What's needed is the listing below, repeated word for word with no pictures.

═══ Data supplied ═══

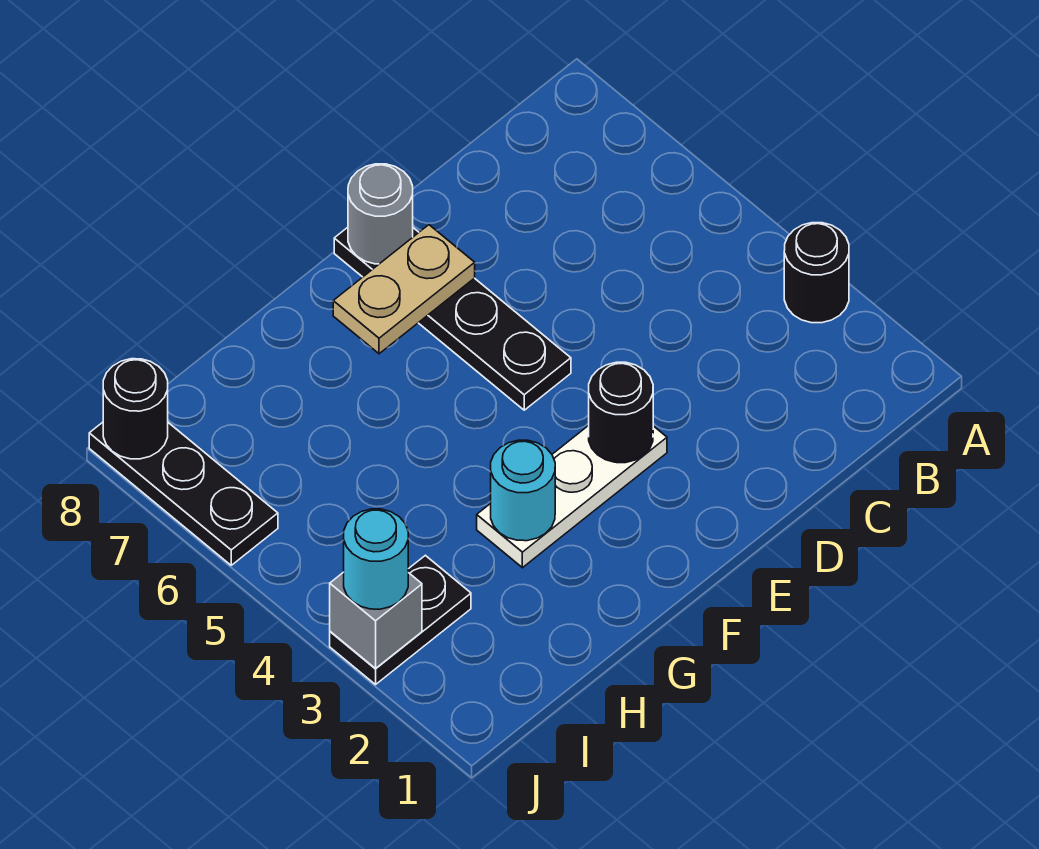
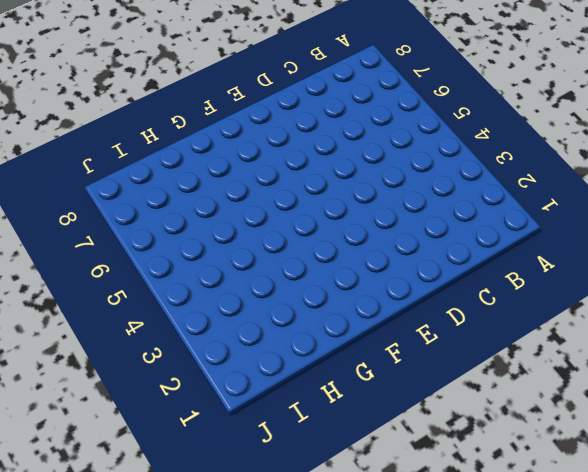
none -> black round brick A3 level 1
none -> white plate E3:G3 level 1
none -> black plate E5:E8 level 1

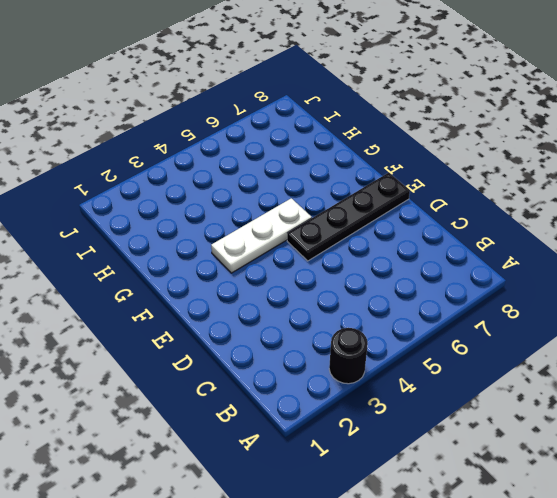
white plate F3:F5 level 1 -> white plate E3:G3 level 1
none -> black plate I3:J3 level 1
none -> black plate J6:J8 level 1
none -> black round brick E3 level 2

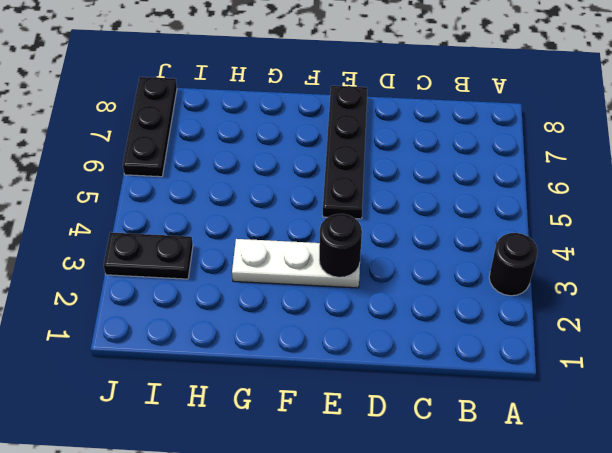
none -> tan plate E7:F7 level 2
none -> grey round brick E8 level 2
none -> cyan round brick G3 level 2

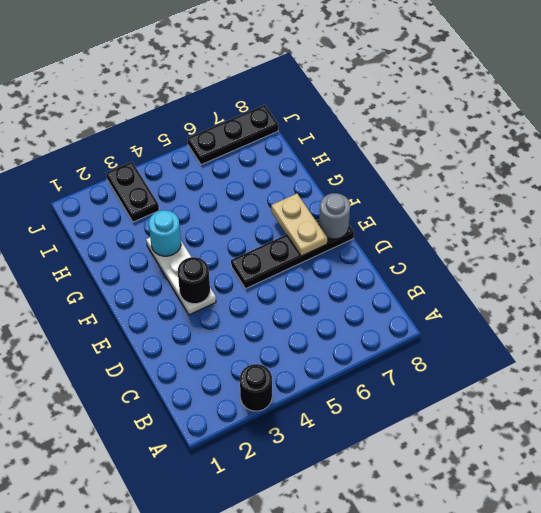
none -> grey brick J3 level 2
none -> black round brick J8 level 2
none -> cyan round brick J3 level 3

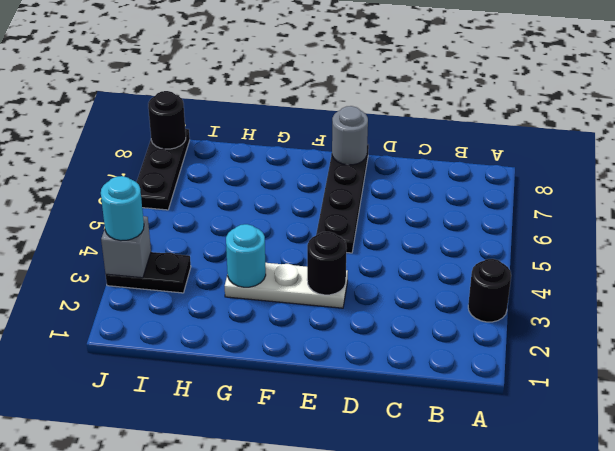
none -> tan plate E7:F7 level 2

═══

§ **Completed exercise**
none -> black round brick A3 level 1
none -> white plate E3:G3 level 1
none -> black plate E5:E8 level 1

white plate F3:F5 level 1 -> white plate E3:G3 level 1
none -> black plate I3:J3 level 1
none -> black plate J6:J8 level 1
none -> black round brick E3 level 2

none -> tan plate E7:F7 level 2
none -> grey round brick E8 level 2
none -> cyan round brick G3 level 2

none -> grey brick J3 level 2
none -> black round brick J8 level 2
none -> cyan round brick J3 level 3

none -> tan plate E7:F7 level 2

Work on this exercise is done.